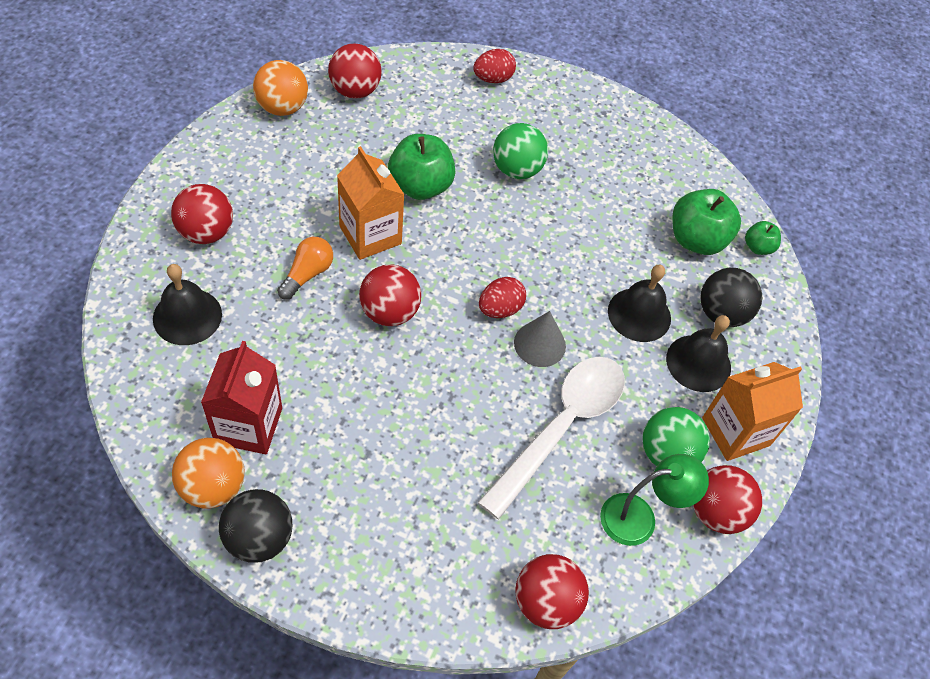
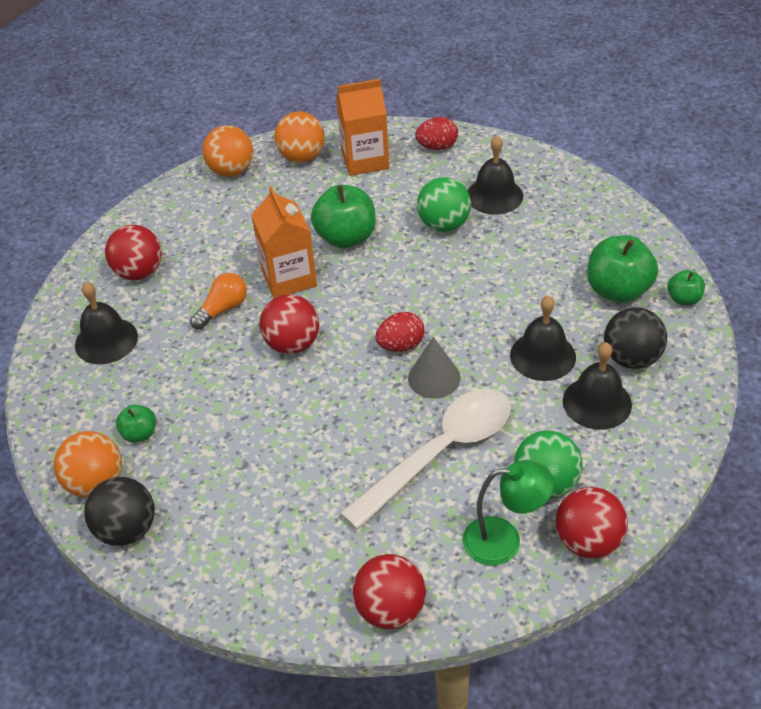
camera: 20 degrees right, 10 degrees down
(248, 425) = (139, 434): red carton -> green apple
(355, 90) = (302, 157): red ball -> orange ball
(560, 135) = (494, 195): none -> black bell
(735, 431) = (624, 468): orange carton -> orange carton (365, 160)

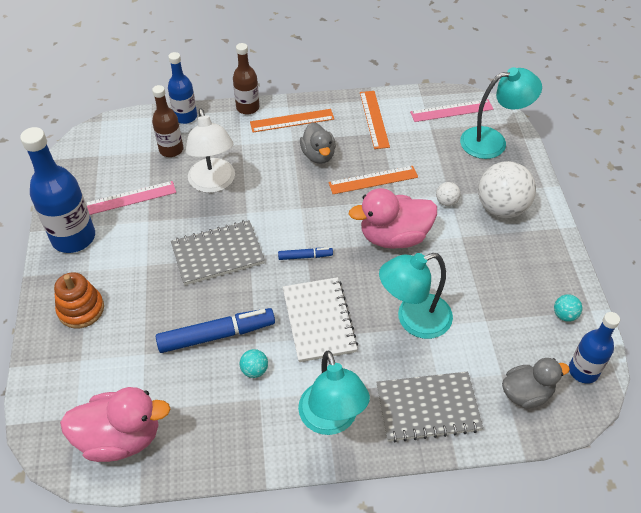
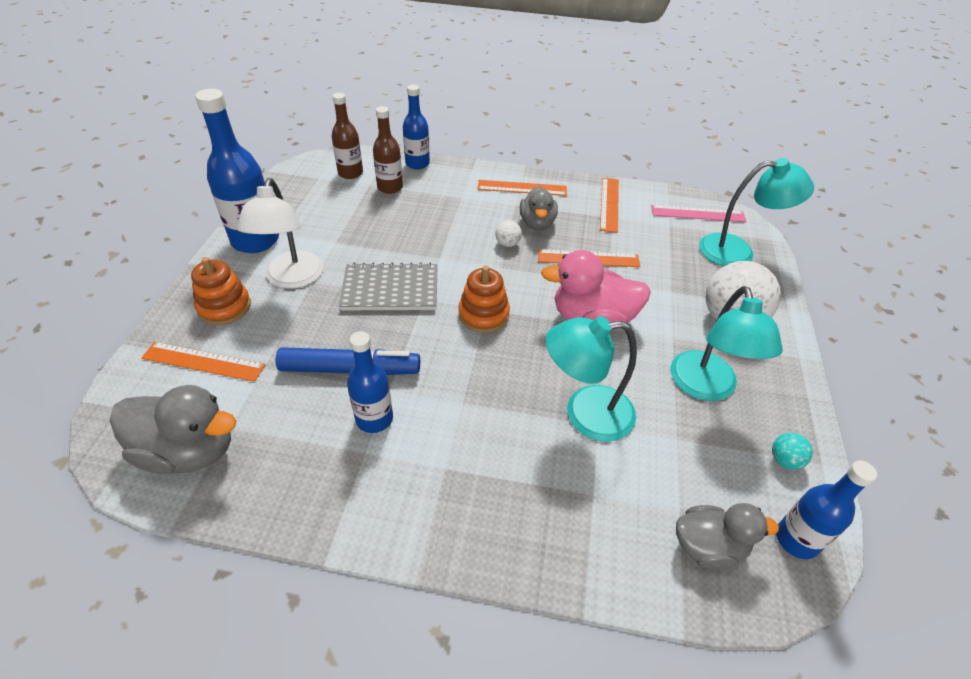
camera: 15 degrees right, 5 degrees down
(90, 363) = (203, 361): none -> orange ruler
(121, 438) = (189, 451): pink duck -> grey duck
(130, 198) = (328, 219): pink ruler -> none
(213, 183) = (417, 224): white lamp -> white lamp (292, 279)
(247, 107) = (482, 168): brown bottle -> brown bottle (350, 173)
(254, 370) = (374, 419): turquoise ball -> blue bottle
(305, 256) = (483, 314): blue marker -> orange stacking toy
(318, 320) = (471, 384): white notebook -> none
(331, 420) = (440, 504): turquoise lamp -> turquoise lamp (706, 387)
(428, 408) = (568, 525): grey notebook -> none
(446, 202) = (665, 298): white ball -> white ball (507, 244)

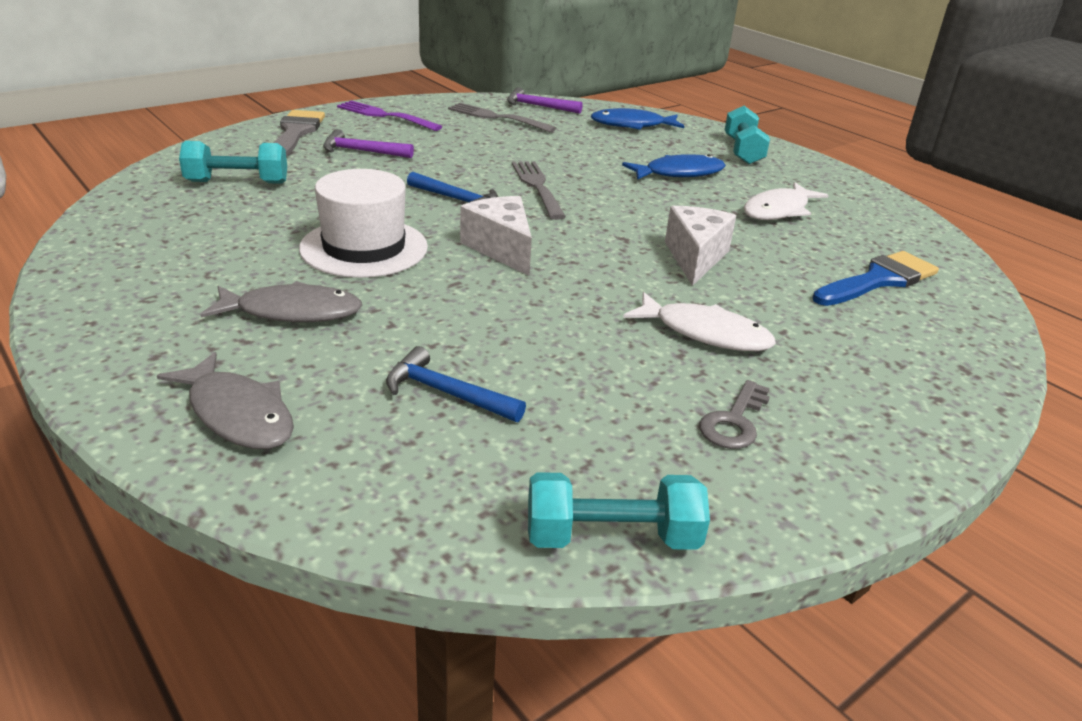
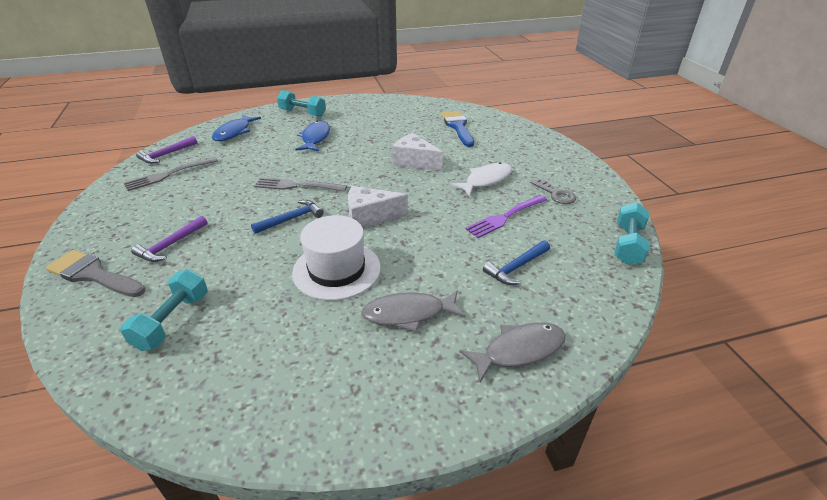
camera: 65 degrees left, 5 degrees up
(292, 312) = (408, 314): grey fish -> grey fish turned 120 degrees counterclockwise
(385, 116) = (108, 221): purple fork -> purple fork (505, 217)
(778, 210) = (379, 126): white fish -> none

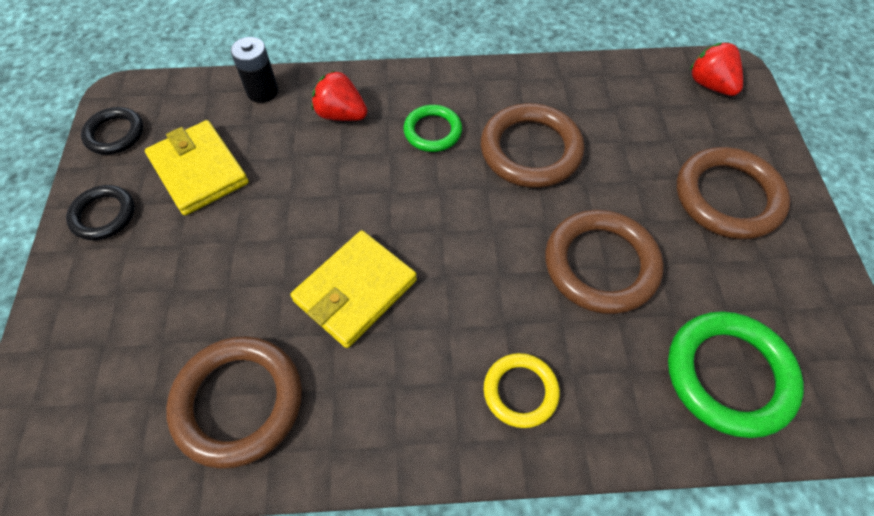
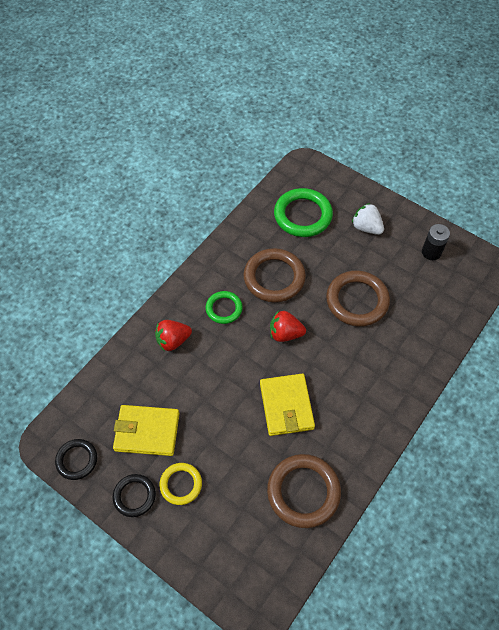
camera: 50 degrees left, 0 degrees up
(262, 91) = (119, 367): black battery -> black battery (431, 252)
(520, 391) = (388, 377): yellow ring -> yellow ring (181, 484)
(710, 85) = (305, 179): red strawberry -> red strawberry (285, 334)
(727, 197) = (366, 227): brown ring -> white strawberry
(729, 375) = (440, 299): green ring -> green ring (303, 215)

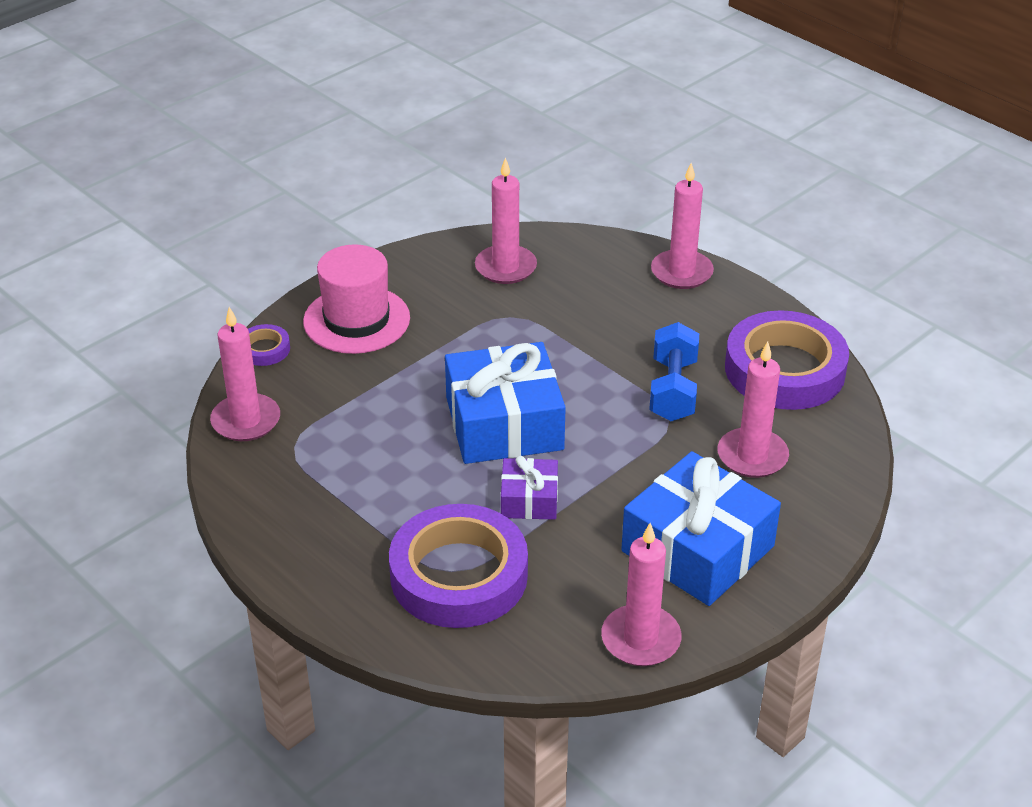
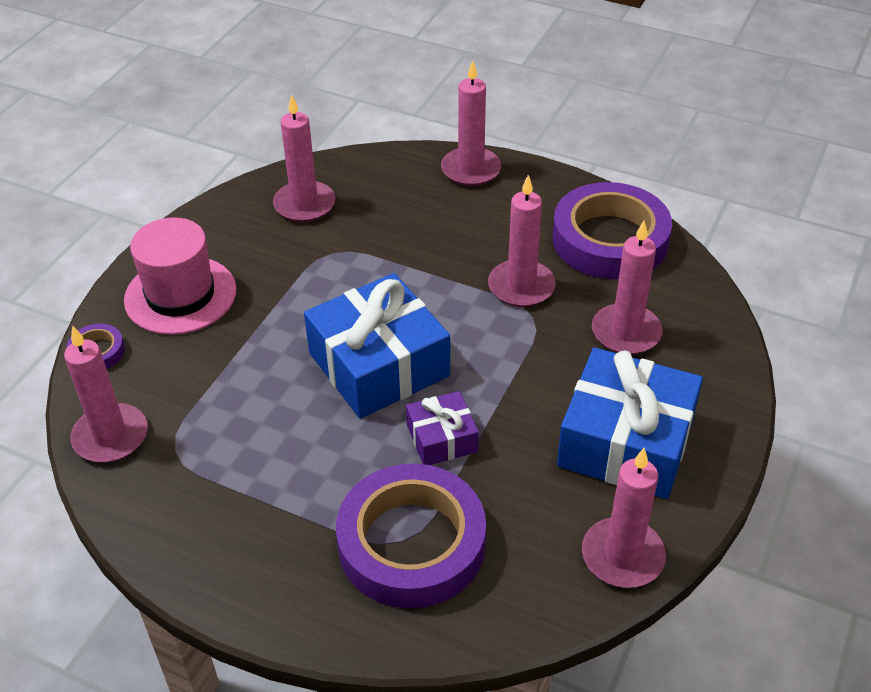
camera: 20 degrees left, 5 degrees up
(673, 390) = (521, 286): blue dumbbell -> pink candle

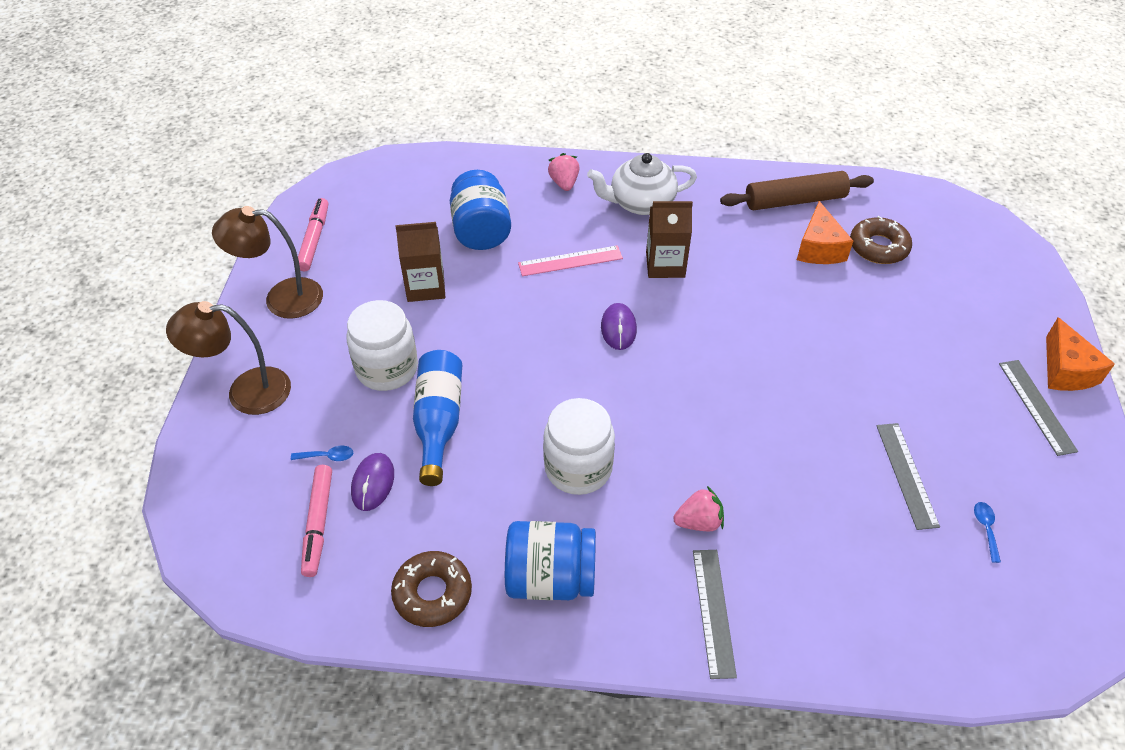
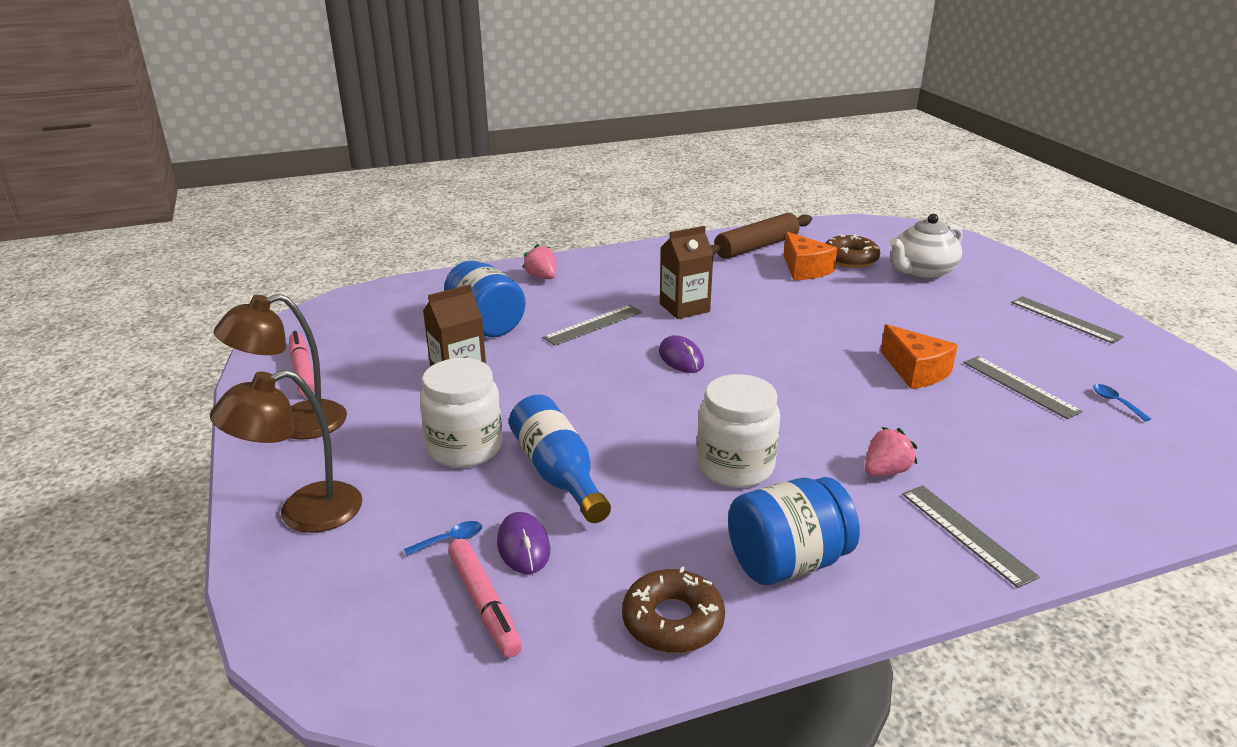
camera: 25 degrees left, 20 degrees down
(570, 261) = (593, 325): pink ruler -> grey ruler
(640, 203) = (625, 275): white teapot -> white teapot (921, 272)
(1066, 370) = (1061, 294): orange cheese -> orange cheese (915, 371)

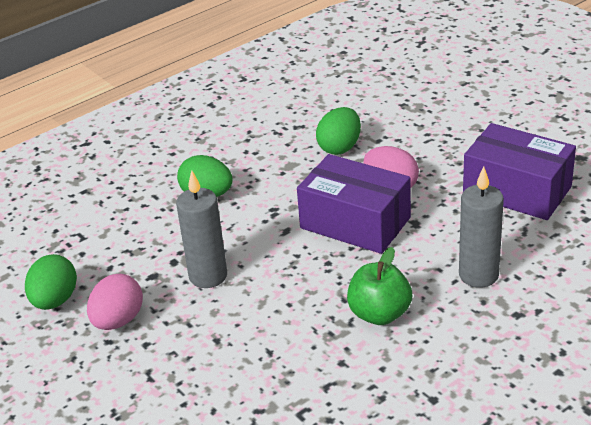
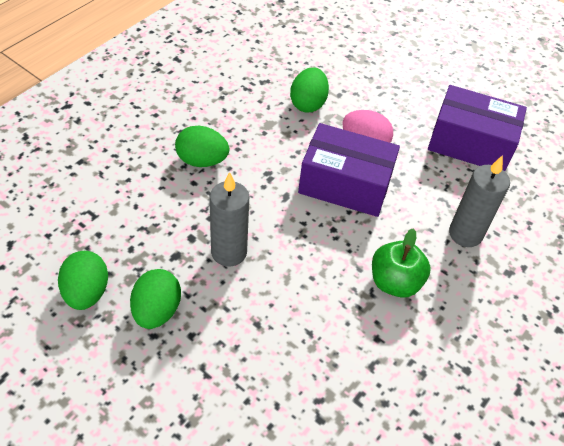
camera: 20 degrees left, 15 degrees up
(118, 321) = (157, 311): pink egg -> green egg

•••••

### ACTIVITY
Will you set down the records word for word while leaving out every picture?

### SOLUTION
camera: 20 degrees right, 10 degrees down
(248, 425) = (139, 434): red carton -> green apple
(355, 90) = (302, 157): red ball -> orange ball
(560, 135) = (494, 195): none -> black bell
(735, 431) = (624, 468): orange carton -> orange carton (365, 160)

camera: 15 degrees right, 5 degrees down
(90, 363) = (203, 361): none -> orange ruler
(121, 438) = (189, 451): pink duck -> grey duck
(130, 198) = (328, 219): pink ruler -> none
(213, 183) = (417, 224): white lamp -> white lamp (292, 279)
(247, 107) = (482, 168): brown bottle -> brown bottle (350, 173)
(254, 370) = (374, 419): turquoise ball -> blue bottle
(305, 256) = (483, 314): blue marker -> orange stacking toy
(318, 320) = (471, 384): white notebook -> none
(331, 420) = (440, 504): turquoise lamp -> turquoise lamp (706, 387)
(428, 408) = (568, 525): grey notebook -> none
(446, 202) = (665, 298): white ball -> white ball (507, 244)

camera: 65 degrees left, 5 degrees up
(292, 312) = (408, 314): grey fish -> grey fish turned 120 degrees counterclockwise
(385, 116) = (108, 221): purple fork -> purple fork (505, 217)
(778, 210) = (379, 126): white fish -> none

camera: 50 degrees left, 0 degrees up
(262, 91) = (119, 367): black battery -> black battery (431, 252)
(520, 391) = (388, 377): yellow ring -> yellow ring (181, 484)
(710, 85) = (305, 179): red strawberry -> red strawberry (285, 334)
(727, 197) = (366, 227): brown ring -> white strawberry
(729, 375) = (440, 299): green ring -> green ring (303, 215)

camera: 20 degrees left, 5 degrees up
(673, 390) = (521, 286): blue dumbbell -> pink candle

camera: 25 degrees left, 20 degrees down
(570, 261) = (593, 325): pink ruler -> grey ruler
(640, 203) = (625, 275): white teapot -> white teapot (921, 272)
(1066, 370) = (1061, 294): orange cheese -> orange cheese (915, 371)

camera: 20 degrees left, 15 degrees up
(118, 321) = (157, 311): pink egg -> green egg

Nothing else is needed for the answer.